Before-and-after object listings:
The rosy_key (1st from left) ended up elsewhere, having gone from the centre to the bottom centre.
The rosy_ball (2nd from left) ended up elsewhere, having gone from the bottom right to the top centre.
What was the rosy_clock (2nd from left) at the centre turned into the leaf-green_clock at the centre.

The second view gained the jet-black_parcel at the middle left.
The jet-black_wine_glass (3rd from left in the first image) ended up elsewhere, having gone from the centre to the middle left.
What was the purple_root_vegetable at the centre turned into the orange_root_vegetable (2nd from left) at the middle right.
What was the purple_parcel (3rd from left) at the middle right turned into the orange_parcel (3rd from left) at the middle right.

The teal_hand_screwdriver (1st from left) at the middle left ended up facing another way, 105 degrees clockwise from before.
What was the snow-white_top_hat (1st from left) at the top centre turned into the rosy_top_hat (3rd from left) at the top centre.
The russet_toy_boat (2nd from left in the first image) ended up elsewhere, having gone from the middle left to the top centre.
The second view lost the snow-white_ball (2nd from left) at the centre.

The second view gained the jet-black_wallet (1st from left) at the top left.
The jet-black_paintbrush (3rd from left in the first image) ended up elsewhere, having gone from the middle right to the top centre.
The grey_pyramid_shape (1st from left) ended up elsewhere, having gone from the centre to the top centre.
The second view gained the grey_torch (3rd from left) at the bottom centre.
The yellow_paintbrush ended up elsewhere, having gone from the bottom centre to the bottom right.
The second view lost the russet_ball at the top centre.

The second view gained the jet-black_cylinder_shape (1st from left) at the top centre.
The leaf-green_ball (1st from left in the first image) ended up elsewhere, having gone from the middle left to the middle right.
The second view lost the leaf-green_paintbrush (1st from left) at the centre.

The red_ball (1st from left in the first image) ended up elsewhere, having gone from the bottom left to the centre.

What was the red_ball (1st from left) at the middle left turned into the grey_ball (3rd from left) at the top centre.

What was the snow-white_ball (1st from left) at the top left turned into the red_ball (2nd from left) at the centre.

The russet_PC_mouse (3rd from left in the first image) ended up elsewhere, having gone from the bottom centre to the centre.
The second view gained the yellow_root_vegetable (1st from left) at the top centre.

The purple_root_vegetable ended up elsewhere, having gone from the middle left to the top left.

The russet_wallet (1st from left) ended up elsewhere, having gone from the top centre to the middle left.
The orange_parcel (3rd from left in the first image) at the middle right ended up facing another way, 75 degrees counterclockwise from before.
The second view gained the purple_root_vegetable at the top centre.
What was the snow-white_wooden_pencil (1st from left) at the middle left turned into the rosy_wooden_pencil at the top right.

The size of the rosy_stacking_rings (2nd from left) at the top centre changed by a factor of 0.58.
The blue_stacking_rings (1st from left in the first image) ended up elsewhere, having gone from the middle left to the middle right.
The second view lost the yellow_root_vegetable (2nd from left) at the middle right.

• [TASK PROMPT]
Copy out the entries exactly. Begin at the first line and end with the line that has "The second view gained the jet-black_cylinder_shape".

• [THE ANSWER]
The rosy_key (1st from left) ended up elsewhere, having gone from the centre to the bottom centre.
The rosy_ball (2nd from left) ended up elsewhere, having gone from the bottom right to the top centre.
What was the rosy_clock (2nd from left) at the centre turned into the leaf-green_clock at the centre.

The second view gained the jet-black_parcel at the middle left.
The jet-black_wine_glass (3rd from left in the first image) ended up elsewhere, having gone from the centre to the middle left.
What was the purple_root_vegetable at the centre turned into the orange_root_vegetable (2nd from left) at the middle right.
What was the purple_parcel (3rd from left) at the middle right turned into the orange_parcel (3rd from left) at the middle right.

The teal_hand_screwdriver (1st from left) at the middle left ended up facing another way, 105 degrees clockwise from before.
What was the snow-white_top_hat (1st from left) at the top centre turned into the rosy_top_hat (3rd from left) at the top centre.
The russet_toy_boat (2nd from left in the first image) ended up elsewhere, having gone from the middle left to the top centre.
The second view lost the snow-white_ball (2nd from left) at the centre.

The second view gained the jet-black_wallet (1st from left) at the top left.
The jet-black_paintbrush (3rd from left in the first image) ended up elsewhere, having gone from the middle right to the top centre.
The grey_pyramid_shape (1st from left) ended up elsewhere, having gone from the centre to the top centre.
The second view gained the grey_torch (3rd from left) at the bottom centre.
The yellow_paintbrush ended up elsewhere, having gone from the bottom centre to the bottom right.
The second view lost the russet_ball at the top centre.

The second view gained the jet-black_cylinder_shape (1st from left) at the top centre.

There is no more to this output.